Task instructions: Retype each line below precisely.

Collected data entries:
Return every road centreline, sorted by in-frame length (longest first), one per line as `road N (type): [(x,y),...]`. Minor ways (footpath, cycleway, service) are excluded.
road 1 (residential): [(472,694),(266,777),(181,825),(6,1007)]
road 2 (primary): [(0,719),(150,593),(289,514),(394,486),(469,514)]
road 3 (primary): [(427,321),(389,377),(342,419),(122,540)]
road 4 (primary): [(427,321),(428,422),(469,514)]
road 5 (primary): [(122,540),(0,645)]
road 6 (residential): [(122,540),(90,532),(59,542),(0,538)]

Worked solution:
Return every road centreline, sorted by in-frame length (longest first), one per line as `road N (type): [(x,y),...]`. Minor ways (footpath, cycleway, service) are excluded.
road 1 (residential): [(472,694),(266,777),(181,825),(6,1007)]
road 2 (primary): [(0,719),(150,593),(289,514),(394,486),(469,514)]
road 3 (primary): [(427,321),(389,377),(342,419),(122,540)]
road 4 (primary): [(427,321),(428,422),(469,514)]
road 5 (primary): [(122,540),(0,645)]
road 6 (residential): [(122,540),(90,532),(59,542),(0,538)]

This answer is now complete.